Records for this exercise:
*** Block opens ***

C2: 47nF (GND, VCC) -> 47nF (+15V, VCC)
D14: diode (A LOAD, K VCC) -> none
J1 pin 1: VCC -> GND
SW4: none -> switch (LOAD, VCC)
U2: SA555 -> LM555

*** Block closes ***
*** Block opens ***

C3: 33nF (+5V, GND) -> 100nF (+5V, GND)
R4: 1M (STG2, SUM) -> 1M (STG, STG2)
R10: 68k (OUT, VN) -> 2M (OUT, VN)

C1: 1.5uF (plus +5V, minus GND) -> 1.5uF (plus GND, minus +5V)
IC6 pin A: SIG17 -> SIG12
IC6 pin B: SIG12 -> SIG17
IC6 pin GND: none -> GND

*** Block closes ***

Problem to solve: Pull out every line of the entries that includes the word "LOAD".

Answer to this exercise:
D14: diode (A LOAD, K VCC) -> none
SW4: none -> switch (LOAD, VCC)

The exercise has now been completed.